Description of the task: All the data beneath this line is to be reproduced exactly.

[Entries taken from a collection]
== Segment start ==

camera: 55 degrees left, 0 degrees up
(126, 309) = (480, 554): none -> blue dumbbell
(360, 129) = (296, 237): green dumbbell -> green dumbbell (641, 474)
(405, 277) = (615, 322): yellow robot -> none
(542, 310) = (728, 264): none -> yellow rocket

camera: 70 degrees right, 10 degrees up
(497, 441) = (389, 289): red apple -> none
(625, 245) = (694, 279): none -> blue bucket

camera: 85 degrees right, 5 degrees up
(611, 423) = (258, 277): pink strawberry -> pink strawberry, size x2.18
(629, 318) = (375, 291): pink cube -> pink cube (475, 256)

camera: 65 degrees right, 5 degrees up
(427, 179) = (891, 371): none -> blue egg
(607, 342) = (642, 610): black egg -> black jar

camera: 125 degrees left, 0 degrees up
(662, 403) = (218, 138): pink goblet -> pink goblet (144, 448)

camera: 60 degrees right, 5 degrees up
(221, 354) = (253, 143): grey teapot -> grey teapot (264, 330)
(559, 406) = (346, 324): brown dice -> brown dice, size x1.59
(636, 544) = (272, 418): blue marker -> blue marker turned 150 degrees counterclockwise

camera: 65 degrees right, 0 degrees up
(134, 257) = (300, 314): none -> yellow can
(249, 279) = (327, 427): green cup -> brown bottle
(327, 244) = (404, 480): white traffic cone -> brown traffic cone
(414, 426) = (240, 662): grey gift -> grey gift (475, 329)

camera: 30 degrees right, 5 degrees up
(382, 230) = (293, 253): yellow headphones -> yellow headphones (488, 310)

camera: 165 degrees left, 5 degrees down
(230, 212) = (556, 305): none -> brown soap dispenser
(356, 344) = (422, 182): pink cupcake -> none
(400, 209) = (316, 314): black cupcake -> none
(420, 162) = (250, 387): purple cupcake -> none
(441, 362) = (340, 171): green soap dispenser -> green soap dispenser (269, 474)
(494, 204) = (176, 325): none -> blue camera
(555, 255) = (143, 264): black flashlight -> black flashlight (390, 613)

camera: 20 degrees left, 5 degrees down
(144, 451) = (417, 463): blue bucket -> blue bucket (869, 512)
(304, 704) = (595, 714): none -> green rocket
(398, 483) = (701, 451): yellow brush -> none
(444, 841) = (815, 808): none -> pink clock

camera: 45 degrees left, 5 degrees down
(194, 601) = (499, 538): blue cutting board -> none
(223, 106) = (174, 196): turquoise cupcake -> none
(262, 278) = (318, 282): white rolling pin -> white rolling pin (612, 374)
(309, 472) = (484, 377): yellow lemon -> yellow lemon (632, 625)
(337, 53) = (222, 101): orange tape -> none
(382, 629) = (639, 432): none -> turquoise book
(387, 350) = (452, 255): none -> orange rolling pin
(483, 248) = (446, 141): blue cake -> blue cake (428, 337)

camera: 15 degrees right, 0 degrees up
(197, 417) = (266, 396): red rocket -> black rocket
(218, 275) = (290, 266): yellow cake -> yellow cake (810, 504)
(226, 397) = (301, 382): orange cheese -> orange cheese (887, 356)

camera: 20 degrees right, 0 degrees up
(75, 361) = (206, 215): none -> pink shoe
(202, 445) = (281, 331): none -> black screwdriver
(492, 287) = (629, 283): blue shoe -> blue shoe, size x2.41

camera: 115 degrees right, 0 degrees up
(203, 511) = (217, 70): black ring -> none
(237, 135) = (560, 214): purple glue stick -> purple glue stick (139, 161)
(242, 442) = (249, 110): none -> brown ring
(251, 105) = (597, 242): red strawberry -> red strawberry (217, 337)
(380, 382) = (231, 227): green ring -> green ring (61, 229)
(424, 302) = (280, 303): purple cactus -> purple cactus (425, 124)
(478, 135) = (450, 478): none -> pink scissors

== Segment end ==

Solution to this exercise:
camera: 55 degrees left, 0 degrees up
(126, 309) = (480, 554): none -> blue dumbbell
(360, 129) = (296, 237): green dumbbell -> green dumbbell (641, 474)
(405, 277) = (615, 322): yellow robot -> none
(542, 310) = (728, 264): none -> yellow rocket

camera: 70 degrees right, 10 degrees up
(497, 441) = (389, 289): red apple -> none
(625, 245) = (694, 279): none -> blue bucket

camera: 85 degrees right, 5 degrees up
(611, 423) = (258, 277): pink strawberry -> pink strawberry, size x2.18
(629, 318) = (375, 291): pink cube -> pink cube (475, 256)

camera: 65 degrees right, 5 degrees up
(427, 179) = (891, 371): none -> blue egg
(607, 342) = (642, 610): black egg -> black jar

camera: 125 degrees left, 0 degrees up
(662, 403) = (218, 138): pink goblet -> pink goblet (144, 448)

camera: 60 degrees right, 5 degrees up
(221, 354) = (253, 143): grey teapot -> grey teapot (264, 330)
(559, 406) = (346, 324): brown dice -> brown dice, size x1.59
(636, 544) = (272, 418): blue marker -> blue marker turned 150 degrees counterclockwise

camera: 65 degrees right, 0 degrees up
(134, 257) = (300, 314): none -> yellow can
(249, 279) = (327, 427): green cup -> brown bottle
(327, 244) = (404, 480): white traffic cone -> brown traffic cone
(414, 426) = (240, 662): grey gift -> grey gift (475, 329)

camera: 30 degrees right, 5 degrees up
(382, 230) = (293, 253): yellow headphones -> yellow headphones (488, 310)

camera: 165 degrees left, 5 degrees down
(230, 212) = (556, 305): none -> brown soap dispenser
(356, 344) = (422, 182): pink cupcake -> none
(400, 209) = (316, 314): black cupcake -> none
(420, 162) = (250, 387): purple cupcake -> none
(441, 362) = (340, 171): green soap dispenser -> green soap dispenser (269, 474)
(494, 204) = (176, 325): none -> blue camera
(555, 255) = (143, 264): black flashlight -> black flashlight (390, 613)

camera: 20 degrees left, 5 degrees down
(144, 451) = (417, 463): blue bucket -> blue bucket (869, 512)
(304, 704) = (595, 714): none -> green rocket
(398, 483) = (701, 451): yellow brush -> none
(444, 841) = (815, 808): none -> pink clock

camera: 45 degrees left, 5 degrees down
(194, 601) = (499, 538): blue cutting board -> none
(223, 106) = (174, 196): turquoise cupcake -> none
(262, 278) = (318, 282): white rolling pin -> white rolling pin (612, 374)
(309, 472) = (484, 377): yellow lemon -> yellow lemon (632, 625)
(337, 53) = (222, 101): orange tape -> none
(382, 629) = (639, 432): none -> turquoise book
(387, 350) = (452, 255): none -> orange rolling pin
(483, 248) = (446, 141): blue cake -> blue cake (428, 337)

camera: 15 degrees right, 0 degrees up
(197, 417) = (266, 396): red rocket -> black rocket
(218, 275) = (290, 266): yellow cake -> yellow cake (810, 504)
(226, 397) = (301, 382): orange cheese -> orange cheese (887, 356)

camera: 20 degrees right, 0 degrees up
(75, 361) = (206, 215): none -> pink shoe
(202, 445) = (281, 331): none -> black screwdriver
(492, 287) = (629, 283): blue shoe -> blue shoe, size x2.41

camera: 115 degrees right, 0 degrees up
(203, 511) = (217, 70): black ring -> none
(237, 135) = (560, 214): purple glue stick -> purple glue stick (139, 161)
(242, 442) = (249, 110): none -> brown ring
(251, 105) = (597, 242): red strawberry -> red strawberry (217, 337)
(380, 382) = (231, 227): green ring -> green ring (61, 229)
(424, 302) = (280, 303): purple cactus -> purple cactus (425, 124)
(478, 135) = (450, 478): none -> pink scissors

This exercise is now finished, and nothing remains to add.